PROBLEM STATEMENT:
Tally the lines in the material below that hold the string "pink" and report the tally alone.

DATASET SECTION:
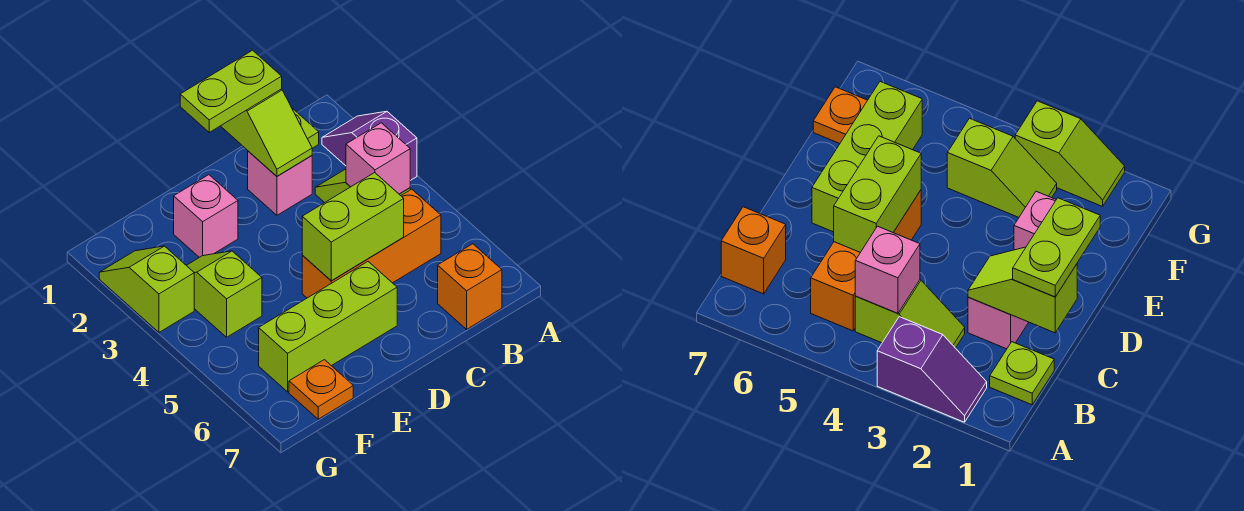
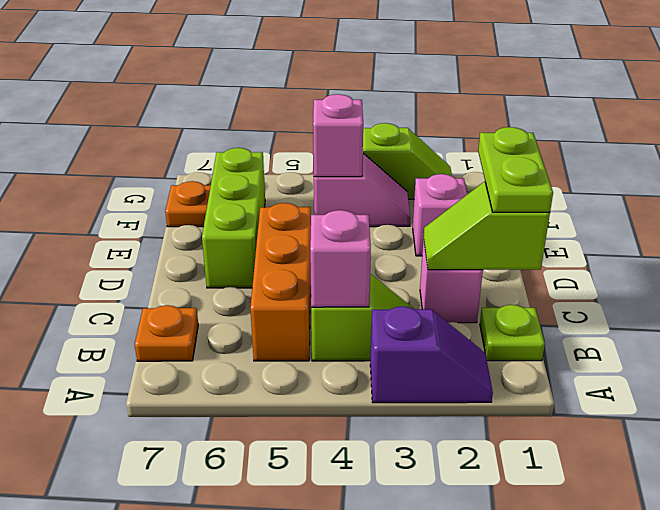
orange brick B7 level 1 -> orange plate B7 level 1
lime brick C5:D5 level 2 -> none
lime slope F3:F4 level 1 top 4 -> pink slope F3:F4 level 1 top 4
none -> pink brick F4 level 2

WRITTEN RESPONSE:
2